Coordinate-based change listings
--- START ---
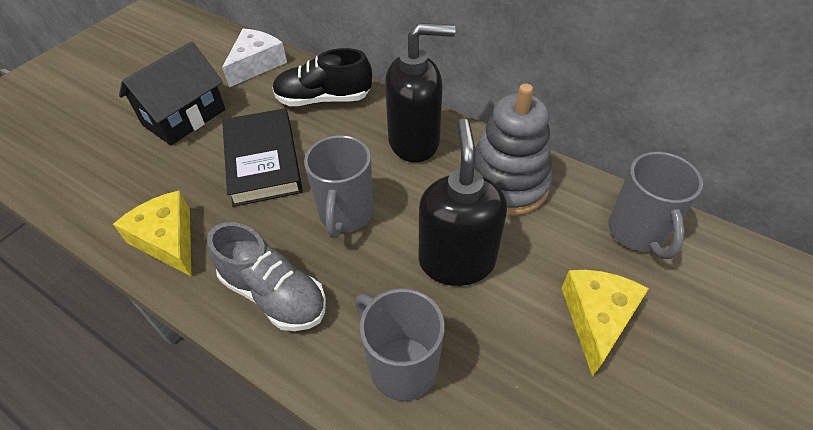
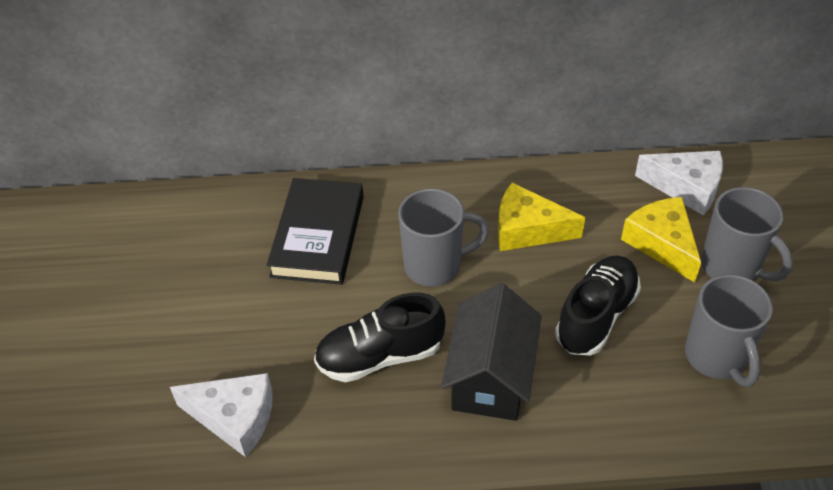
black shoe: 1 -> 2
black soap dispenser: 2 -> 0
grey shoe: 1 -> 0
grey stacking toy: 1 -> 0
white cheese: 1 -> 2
--- END ---
WHAT IS BEING ASKED —
State how many lines of the records above contain "black", with no words besides the number.

ANSWER BOX —
2